BEGIN Collected data
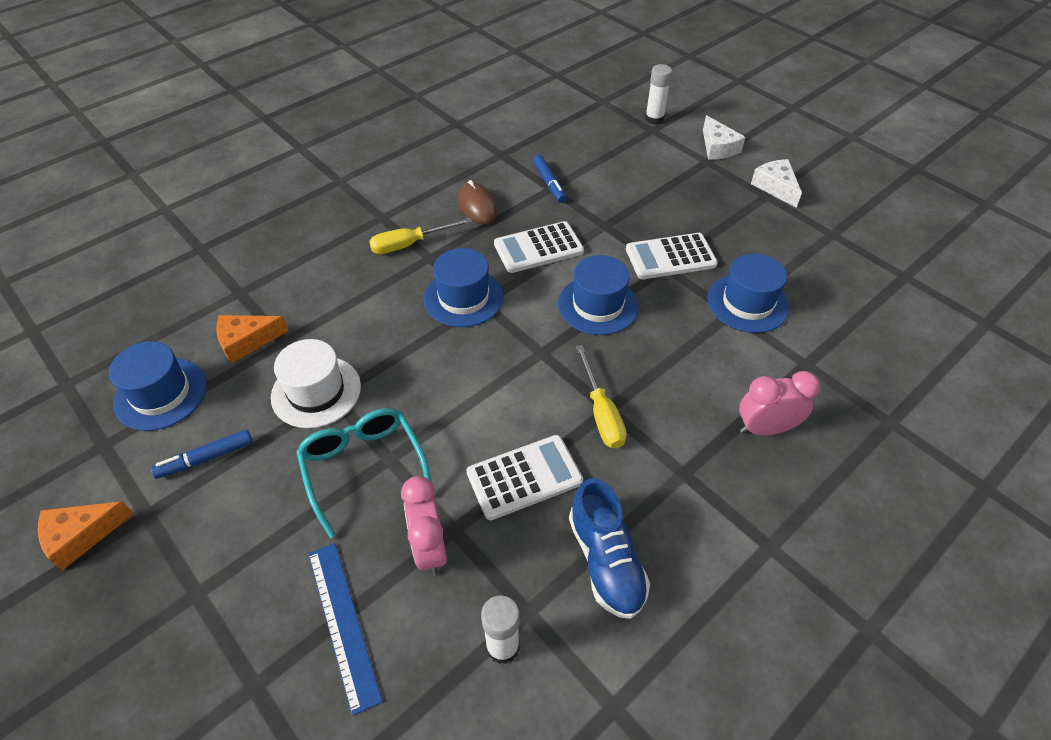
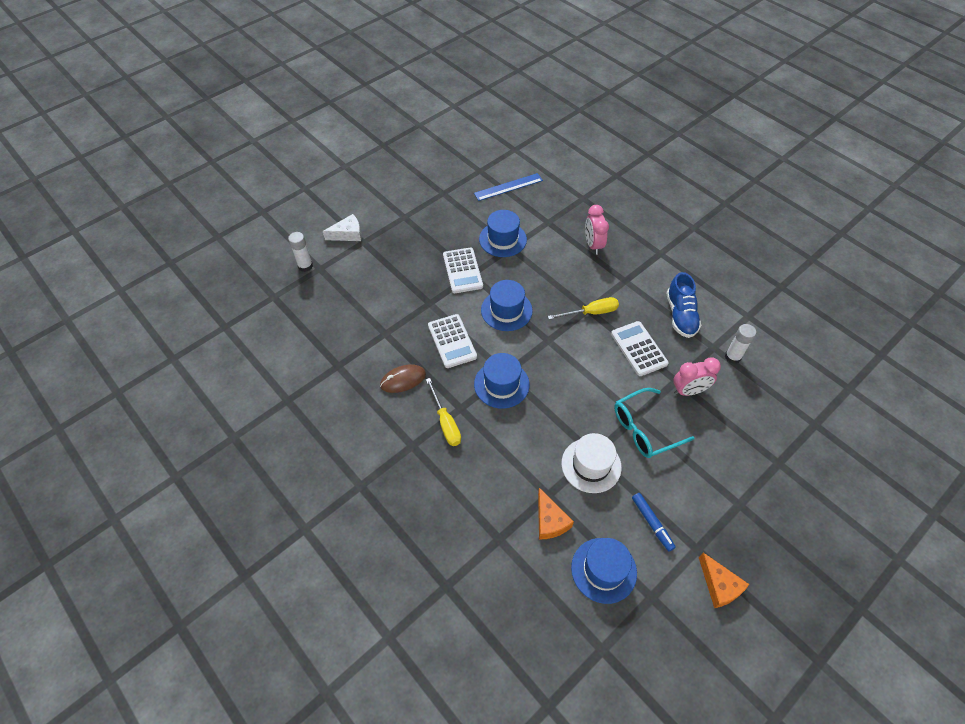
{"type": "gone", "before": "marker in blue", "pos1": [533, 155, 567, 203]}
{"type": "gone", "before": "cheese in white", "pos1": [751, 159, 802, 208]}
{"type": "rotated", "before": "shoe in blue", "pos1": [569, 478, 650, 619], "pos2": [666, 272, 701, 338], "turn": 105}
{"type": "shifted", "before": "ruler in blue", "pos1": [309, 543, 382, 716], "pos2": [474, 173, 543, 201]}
END Collected data
> Requirement
This exercise calls for the complete listing, returned exactly and without images.

> Final answer
{"type": "gone", "before": "marker in blue", "pos1": [533, 155, 567, 203]}
{"type": "gone", "before": "cheese in white", "pos1": [751, 159, 802, 208]}
{"type": "rotated", "before": "shoe in blue", "pos1": [569, 478, 650, 619], "pos2": [666, 272, 701, 338], "turn": 105}
{"type": "shifted", "before": "ruler in blue", "pos1": [309, 543, 382, 716], "pos2": [474, 173, 543, 201]}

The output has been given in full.